Task prompt:
Extract every line below that contains the string "buttes", treating uppercase and lowercase letters as distinct.

Provided information:
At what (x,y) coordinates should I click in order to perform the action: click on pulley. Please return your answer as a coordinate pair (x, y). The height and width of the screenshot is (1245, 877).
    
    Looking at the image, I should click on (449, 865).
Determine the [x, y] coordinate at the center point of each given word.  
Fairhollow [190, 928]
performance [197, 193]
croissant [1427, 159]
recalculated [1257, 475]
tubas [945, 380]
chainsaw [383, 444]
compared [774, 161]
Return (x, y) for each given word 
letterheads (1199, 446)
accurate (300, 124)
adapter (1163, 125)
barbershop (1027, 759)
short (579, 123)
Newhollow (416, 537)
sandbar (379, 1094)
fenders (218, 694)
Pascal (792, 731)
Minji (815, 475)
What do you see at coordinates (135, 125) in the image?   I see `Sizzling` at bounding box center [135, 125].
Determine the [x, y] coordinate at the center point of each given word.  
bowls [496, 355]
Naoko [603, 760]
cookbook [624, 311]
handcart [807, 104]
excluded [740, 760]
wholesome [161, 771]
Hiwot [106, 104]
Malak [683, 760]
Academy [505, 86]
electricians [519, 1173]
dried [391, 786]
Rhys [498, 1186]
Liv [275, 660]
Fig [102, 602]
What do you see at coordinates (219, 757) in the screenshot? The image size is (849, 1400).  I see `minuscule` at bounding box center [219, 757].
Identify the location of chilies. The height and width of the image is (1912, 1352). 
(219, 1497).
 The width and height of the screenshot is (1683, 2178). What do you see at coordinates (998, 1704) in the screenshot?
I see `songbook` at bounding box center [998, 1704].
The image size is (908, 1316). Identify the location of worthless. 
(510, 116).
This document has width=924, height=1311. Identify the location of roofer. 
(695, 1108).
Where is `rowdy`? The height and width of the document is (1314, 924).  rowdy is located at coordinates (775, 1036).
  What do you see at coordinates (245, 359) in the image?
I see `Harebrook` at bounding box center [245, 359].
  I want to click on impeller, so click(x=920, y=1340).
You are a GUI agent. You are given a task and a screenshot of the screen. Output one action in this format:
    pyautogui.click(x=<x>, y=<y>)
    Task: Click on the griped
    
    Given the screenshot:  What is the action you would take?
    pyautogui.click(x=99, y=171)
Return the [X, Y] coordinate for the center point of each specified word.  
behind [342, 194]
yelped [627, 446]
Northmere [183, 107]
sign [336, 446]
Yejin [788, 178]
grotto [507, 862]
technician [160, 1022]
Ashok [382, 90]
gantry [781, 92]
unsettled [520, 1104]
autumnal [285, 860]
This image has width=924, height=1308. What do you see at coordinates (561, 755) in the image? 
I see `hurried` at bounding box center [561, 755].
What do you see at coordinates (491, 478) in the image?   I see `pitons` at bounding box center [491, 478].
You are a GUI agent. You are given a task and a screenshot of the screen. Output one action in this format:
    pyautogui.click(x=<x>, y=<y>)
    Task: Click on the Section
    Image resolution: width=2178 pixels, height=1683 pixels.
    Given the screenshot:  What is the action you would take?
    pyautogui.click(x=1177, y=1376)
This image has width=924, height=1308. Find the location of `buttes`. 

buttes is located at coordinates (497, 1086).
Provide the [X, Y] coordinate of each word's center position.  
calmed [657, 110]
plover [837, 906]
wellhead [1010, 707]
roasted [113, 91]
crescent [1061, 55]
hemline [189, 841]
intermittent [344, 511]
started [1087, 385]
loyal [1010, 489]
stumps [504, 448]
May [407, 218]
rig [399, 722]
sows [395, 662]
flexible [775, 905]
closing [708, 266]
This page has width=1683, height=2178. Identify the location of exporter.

Reply:
This image has width=924, height=1308. Find the location of `buttes`. 
buttes is located at coordinates (497, 1086).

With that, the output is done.